WORK TO COMPLETE: Pull each line with the string "brick" from the entries.

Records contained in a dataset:
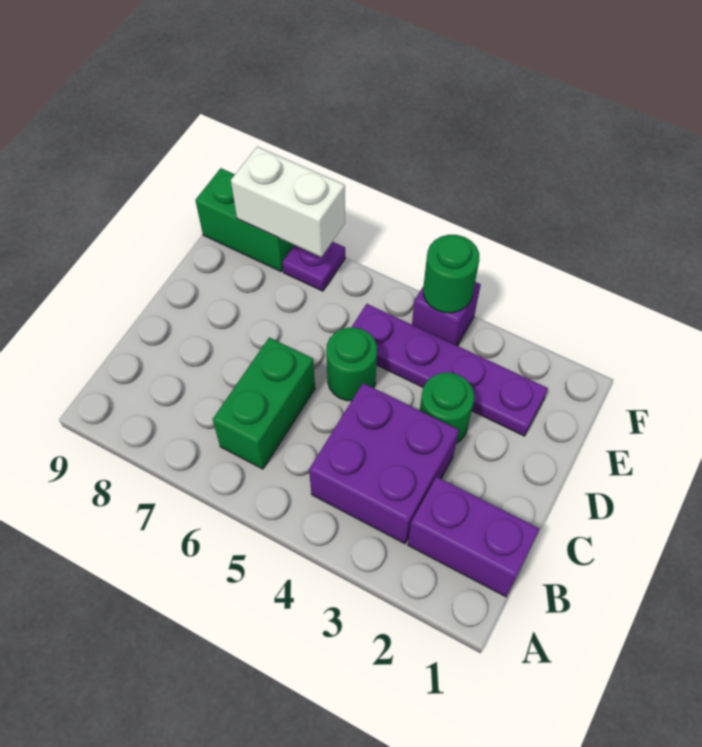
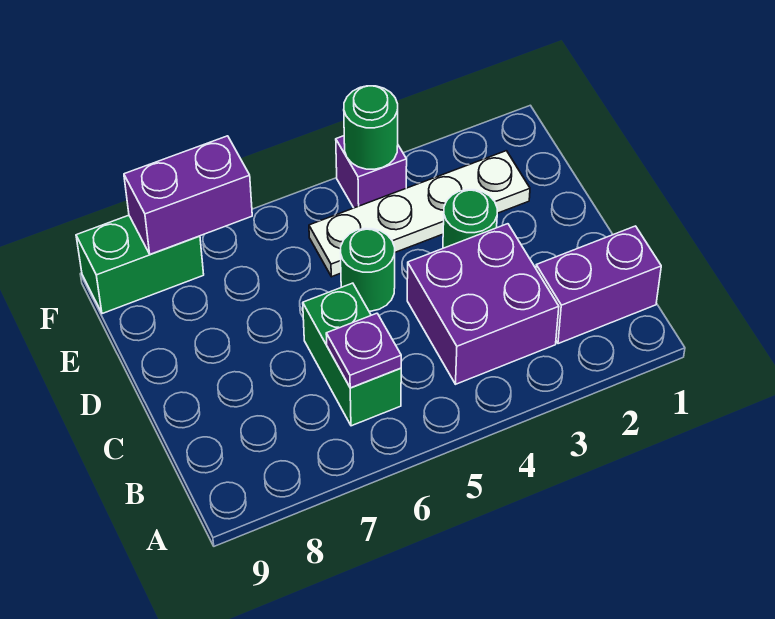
purple plate E2:E5 level 1 -> white plate E2:E5 level 1
purple plate F7 level 1 -> purple plate B6 level 2
white brick F7:F8 level 2 -> purple brick F7:F8 level 2

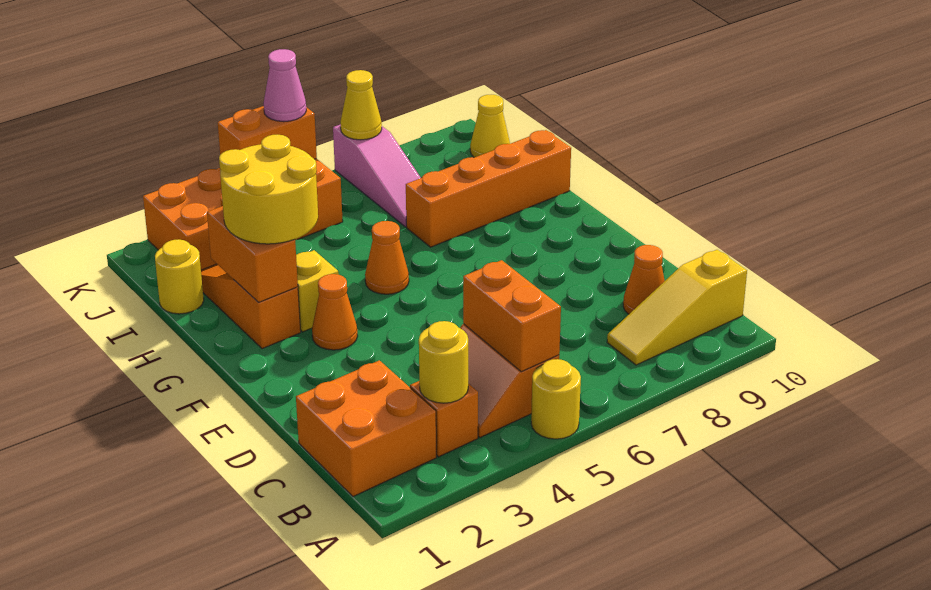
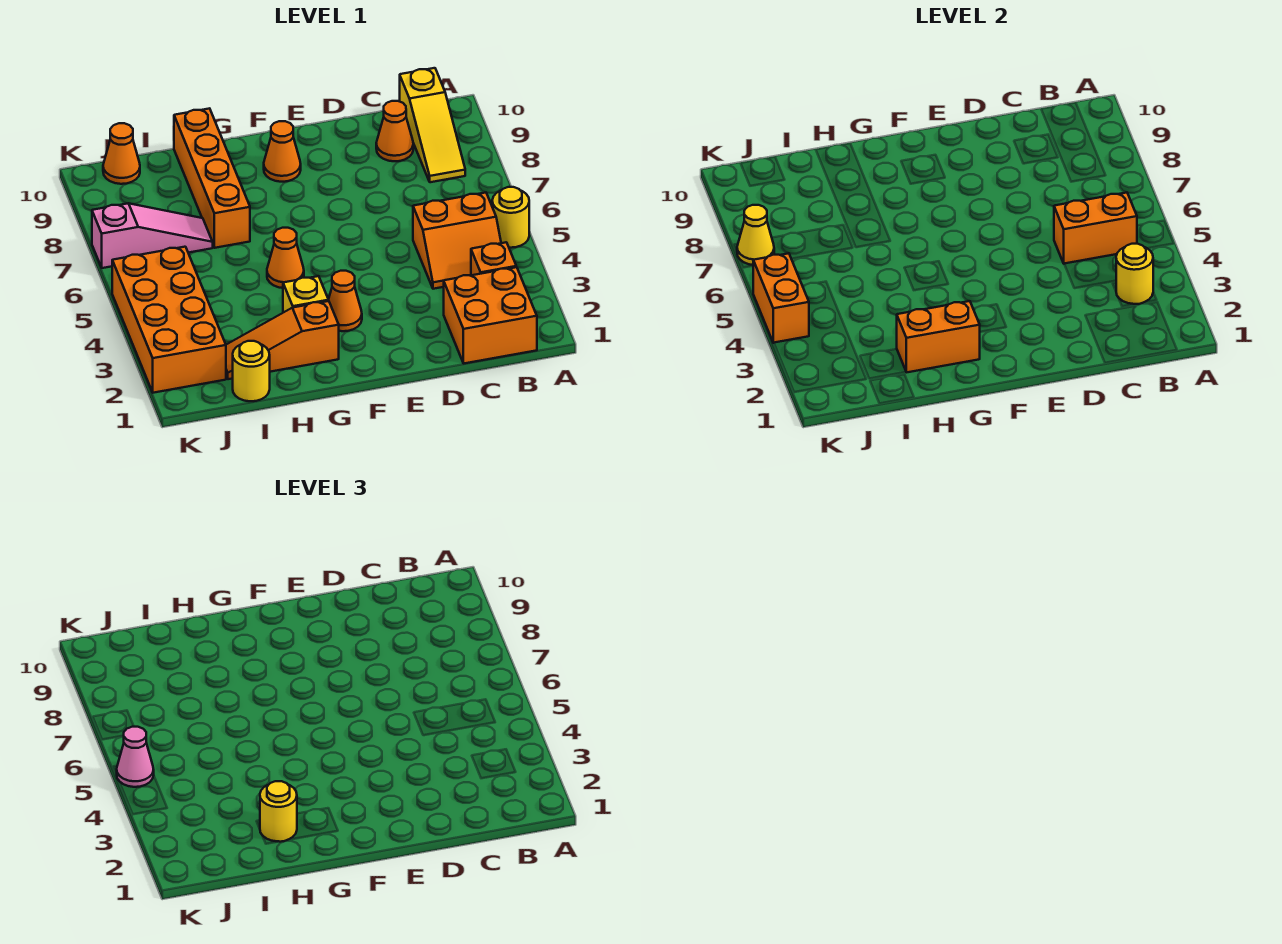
none -> orange cone F9 level 1
yellow round brick G2:H3 level 3 -> yellow round brick H2 level 3
yellow cone J10 level 1 -> orange cone J10 level 1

TASK SOLUTION:
white brick F7:F8 level 2 -> purple brick F7:F8 level 2
yellow round brick G2:H3 level 3 -> yellow round brick H2 level 3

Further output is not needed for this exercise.